= TASK GOAL =
From the listing below, return each line that includes "blue".

═══

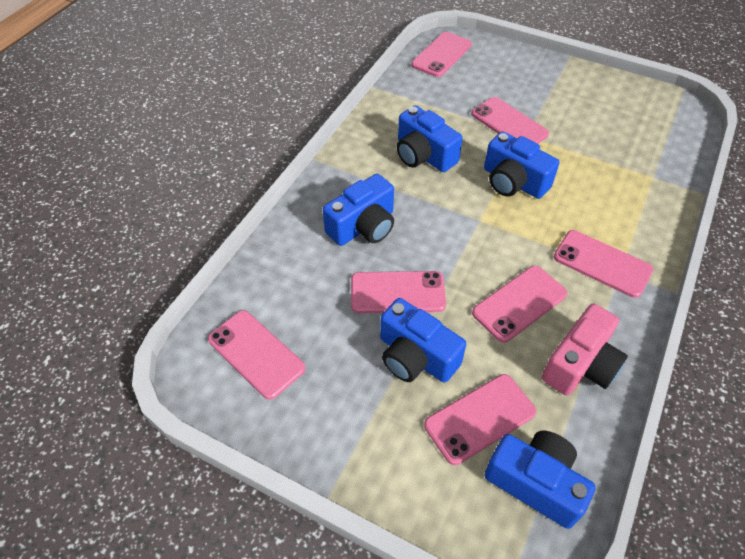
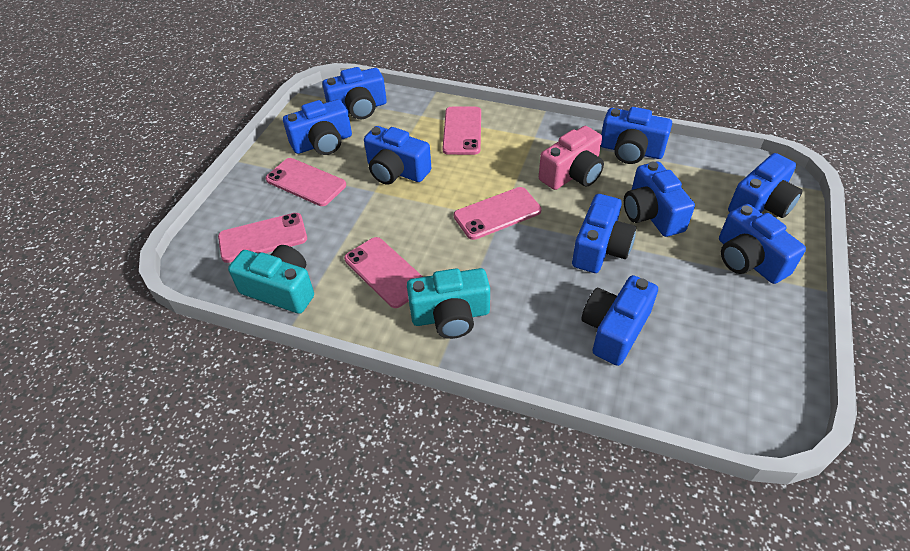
blue camera: 5 -> 9
pink phone: 7 -> 5
turquoise camera: 0 -> 2

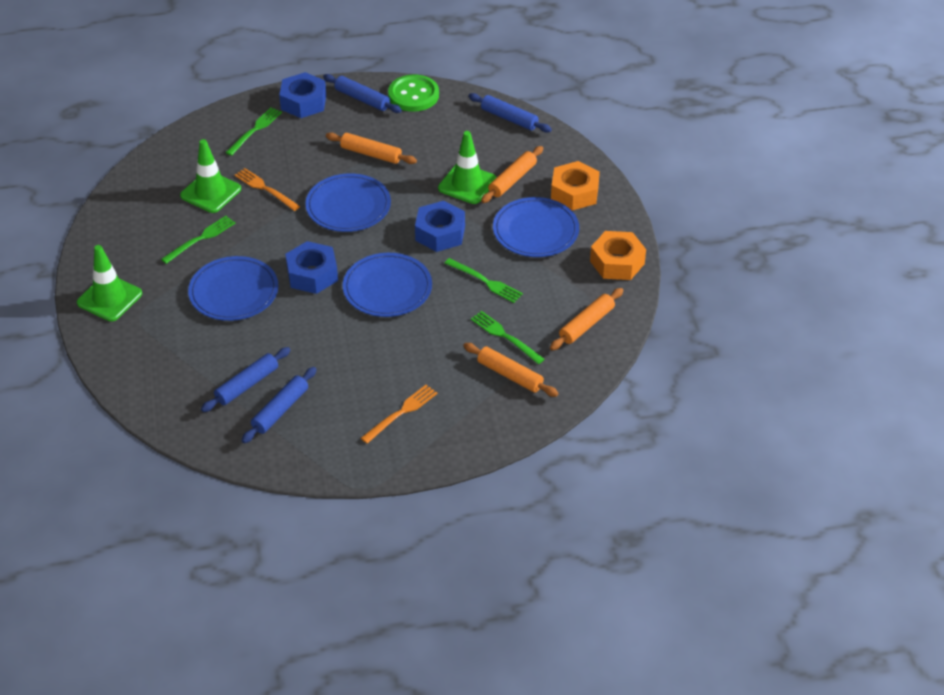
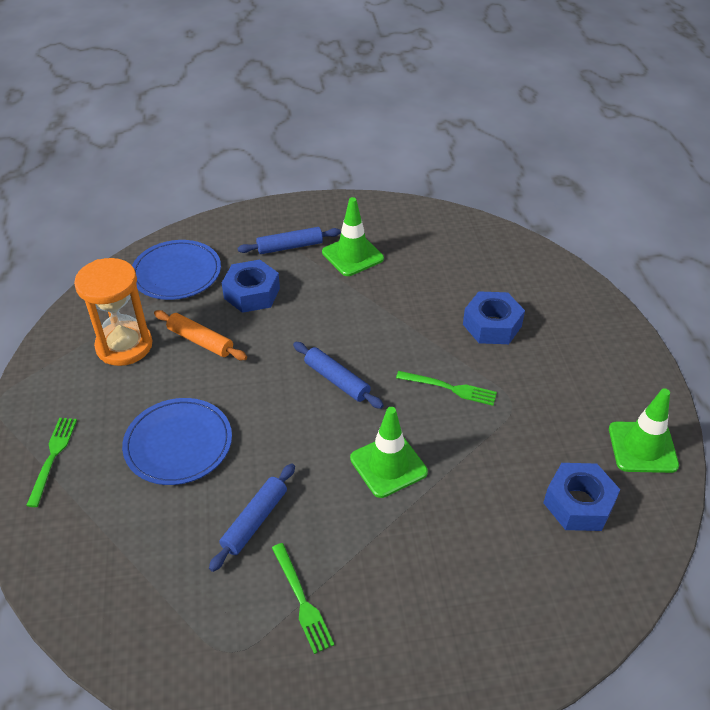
blue plate: 4 -> 2
blue rolling pin: 4 -> 3
green button: 1 -> 0
green fork: 4 -> 3
orange fork: 2 -> 0
orange hourglass: 0 -> 1
orange nut: 2 -> 0
orange rolling pin: 4 -> 1

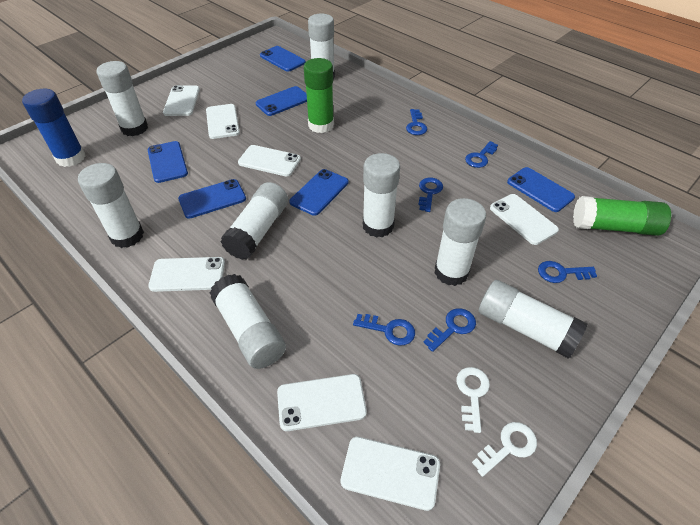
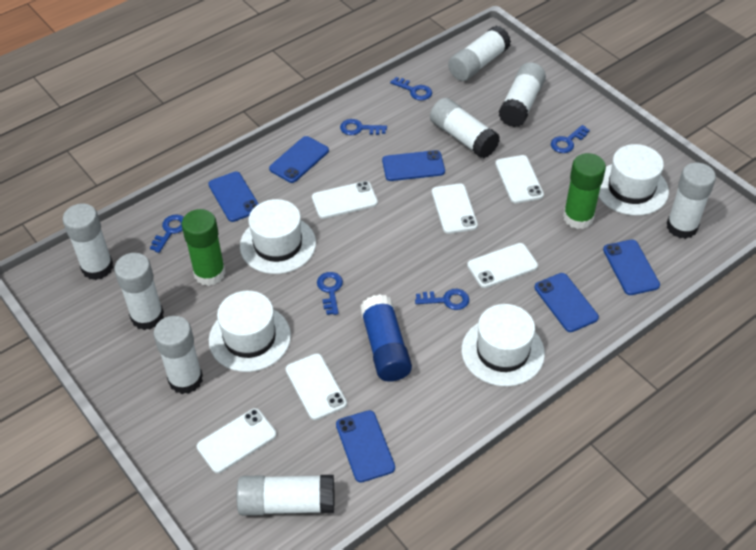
white hat: 0 -> 4
white key: 2 -> 0
white phone: 7 -> 6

═══

= RESULT FOR THIS EXERCISE =
blue camera: 5 -> 9
blue plate: 4 -> 2
blue rolling pin: 4 -> 3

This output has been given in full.